§ Work to complete: Give the number of lines in the records below that include the word "RFID", and add nothing to it.

§ Supplied material:
---

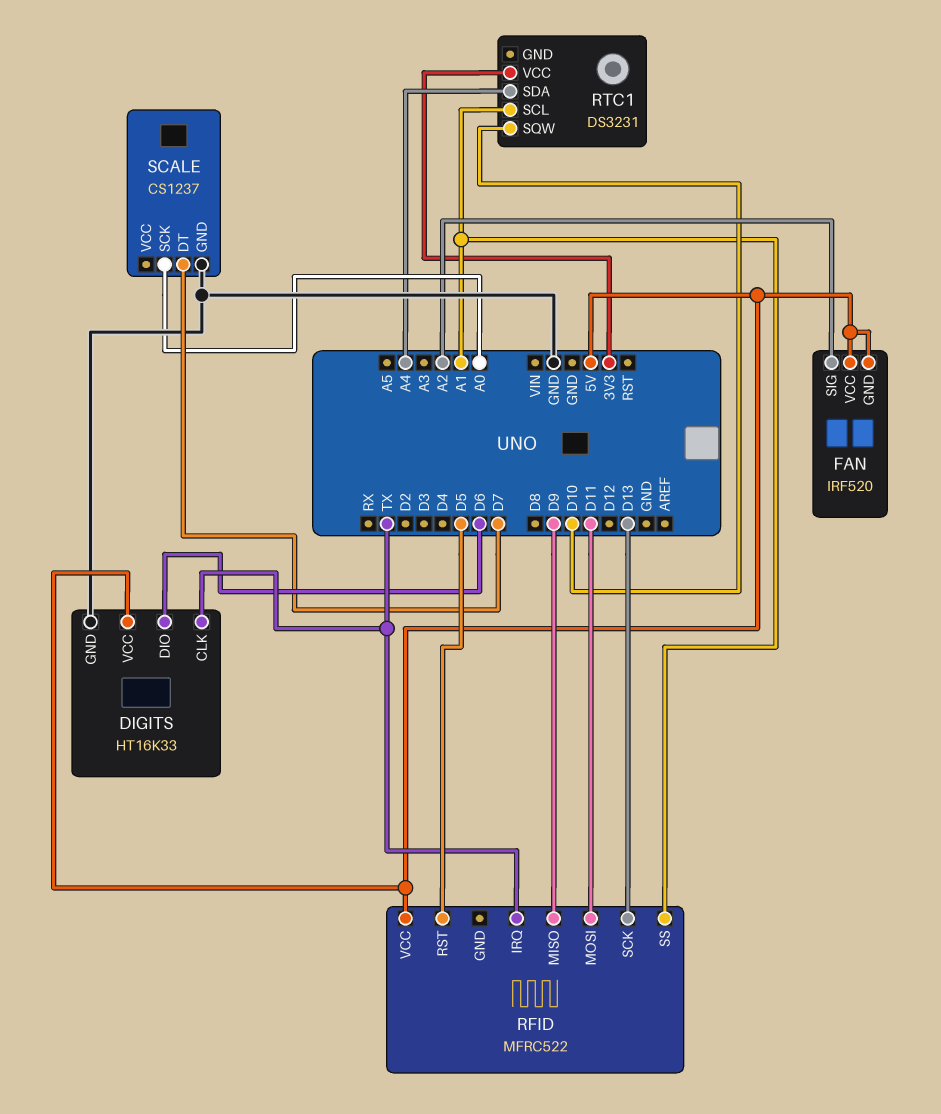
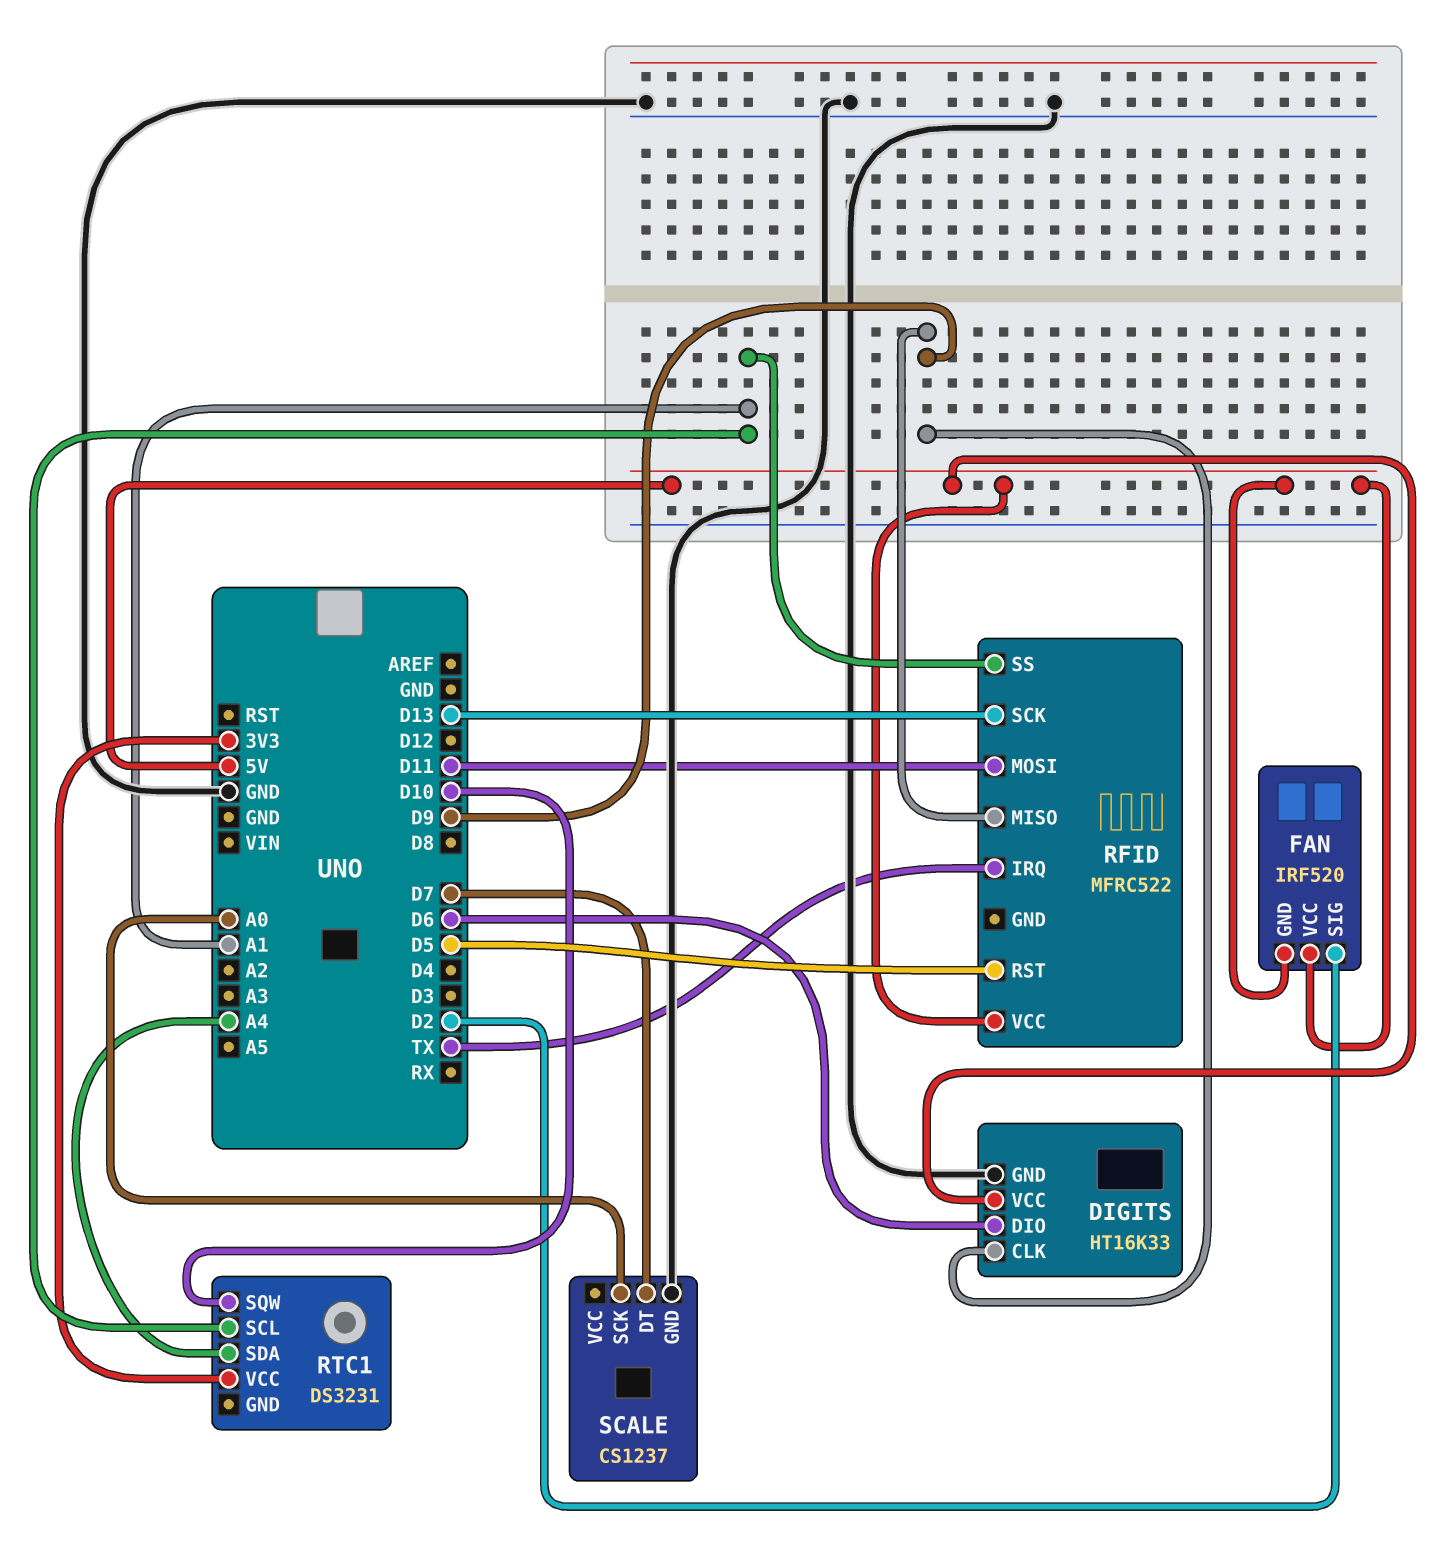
DIGITS pin CLK: TX -> D9
FAN pin SIG: A2 -> D2

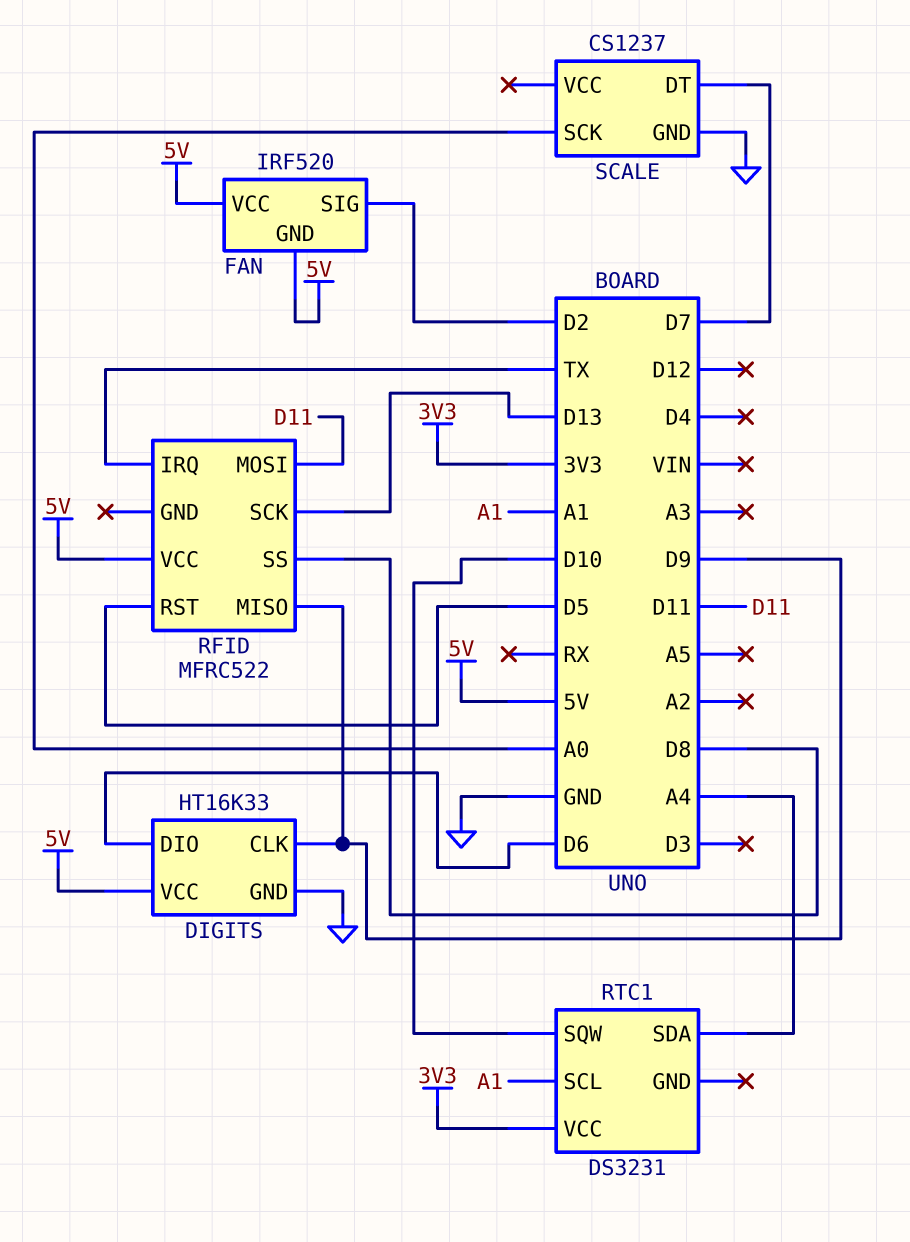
RFID pin SS: A1 -> D8

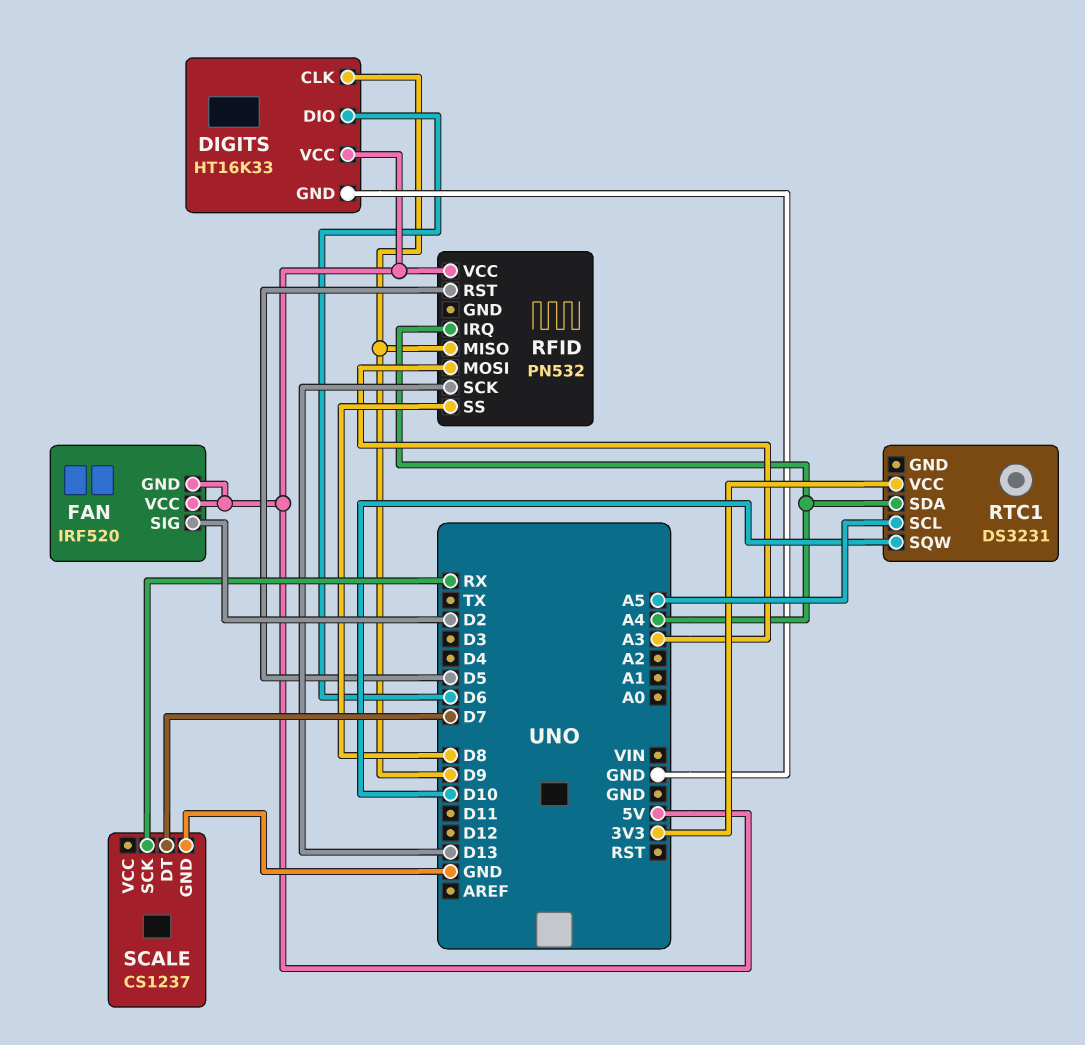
RFID: MFRC522 -> PN532
RFID pin IRQ: TX -> A4
RFID pin MOSI: D11 -> A3
RTC1 pin SCL: A1 -> A5
SCALE pin SCK: A0 -> RX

---

§ Result of the task: 4